What the task asks
A word-for-word copy of the listing, free of images, is the expected answer.
#####
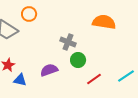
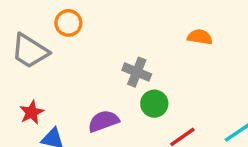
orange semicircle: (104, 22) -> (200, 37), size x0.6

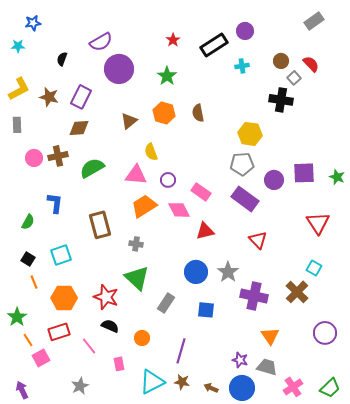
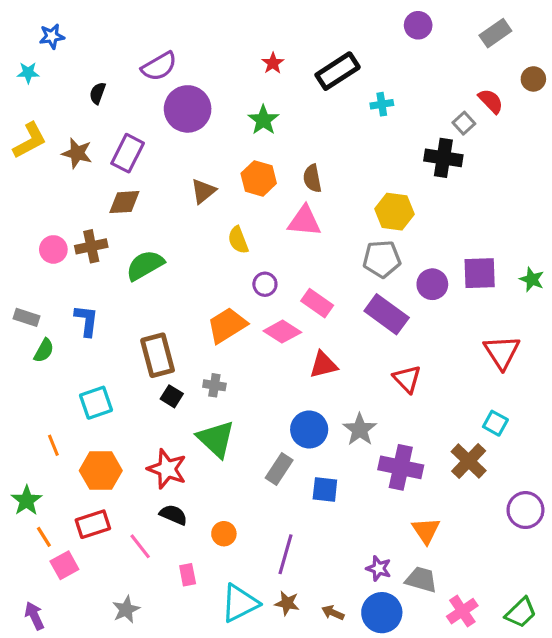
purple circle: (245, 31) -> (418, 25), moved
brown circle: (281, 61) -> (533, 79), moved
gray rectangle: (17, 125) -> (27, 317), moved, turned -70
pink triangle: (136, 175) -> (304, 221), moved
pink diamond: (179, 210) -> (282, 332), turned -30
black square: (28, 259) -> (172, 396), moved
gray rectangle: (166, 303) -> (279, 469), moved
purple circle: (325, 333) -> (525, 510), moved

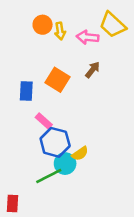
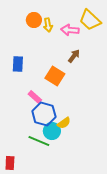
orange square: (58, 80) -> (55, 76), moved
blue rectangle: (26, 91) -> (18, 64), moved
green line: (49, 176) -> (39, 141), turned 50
#####
Answer for this exercise
orange semicircle: (104, 22) -> (200, 37), size x0.6

purple circle: (245, 31) -> (418, 25), moved
brown circle: (281, 61) -> (533, 79), moved
gray rectangle: (17, 125) -> (27, 317), moved, turned -70
pink triangle: (136, 175) -> (304, 221), moved
pink diamond: (179, 210) -> (282, 332), turned -30
black square: (28, 259) -> (172, 396), moved
gray rectangle: (166, 303) -> (279, 469), moved
purple circle: (325, 333) -> (525, 510), moved

orange square: (58, 80) -> (55, 76), moved
blue rectangle: (26, 91) -> (18, 64), moved
green line: (49, 176) -> (39, 141), turned 50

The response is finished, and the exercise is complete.